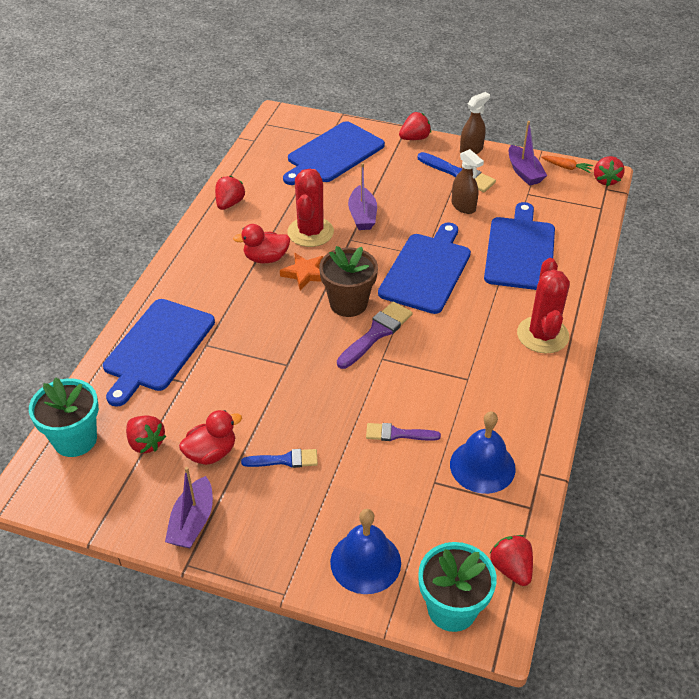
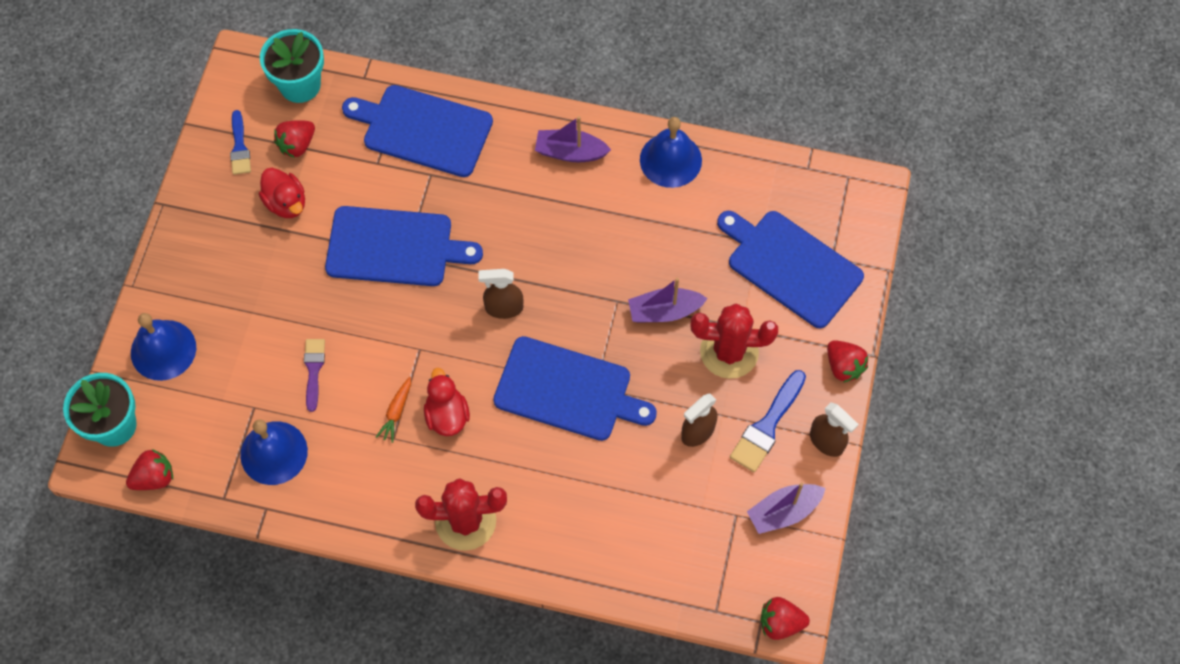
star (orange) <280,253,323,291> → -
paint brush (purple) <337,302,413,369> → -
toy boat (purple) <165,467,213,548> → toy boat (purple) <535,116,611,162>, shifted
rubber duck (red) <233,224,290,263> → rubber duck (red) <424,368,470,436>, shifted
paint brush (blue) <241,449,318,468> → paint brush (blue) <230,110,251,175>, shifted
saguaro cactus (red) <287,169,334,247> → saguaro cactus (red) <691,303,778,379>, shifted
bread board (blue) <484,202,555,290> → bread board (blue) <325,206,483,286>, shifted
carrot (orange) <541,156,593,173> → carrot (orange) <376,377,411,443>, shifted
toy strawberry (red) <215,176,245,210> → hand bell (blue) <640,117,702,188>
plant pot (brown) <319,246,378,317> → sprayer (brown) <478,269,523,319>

------

* EXERCISE INSTRUCTIONS *
The task calls for duplicating the data exactly, with no images kept.

* COMPLETED TASK *
star (orange) <280,253,323,291> → -
paint brush (purple) <337,302,413,369> → -
toy boat (purple) <165,467,213,548> → toy boat (purple) <535,116,611,162>, shifted
rubber duck (red) <233,224,290,263> → rubber duck (red) <424,368,470,436>, shifted
paint brush (blue) <241,449,318,468> → paint brush (blue) <230,110,251,175>, shifted
saguaro cactus (red) <287,169,334,247> → saguaro cactus (red) <691,303,778,379>, shifted
bread board (blue) <484,202,555,290> → bread board (blue) <325,206,483,286>, shifted
carrot (orange) <541,156,593,173> → carrot (orange) <376,377,411,443>, shifted
toy strawberry (red) <215,176,245,210> → hand bell (blue) <640,117,702,188>
plant pot (brown) <319,246,378,317> → sprayer (brown) <478,269,523,319>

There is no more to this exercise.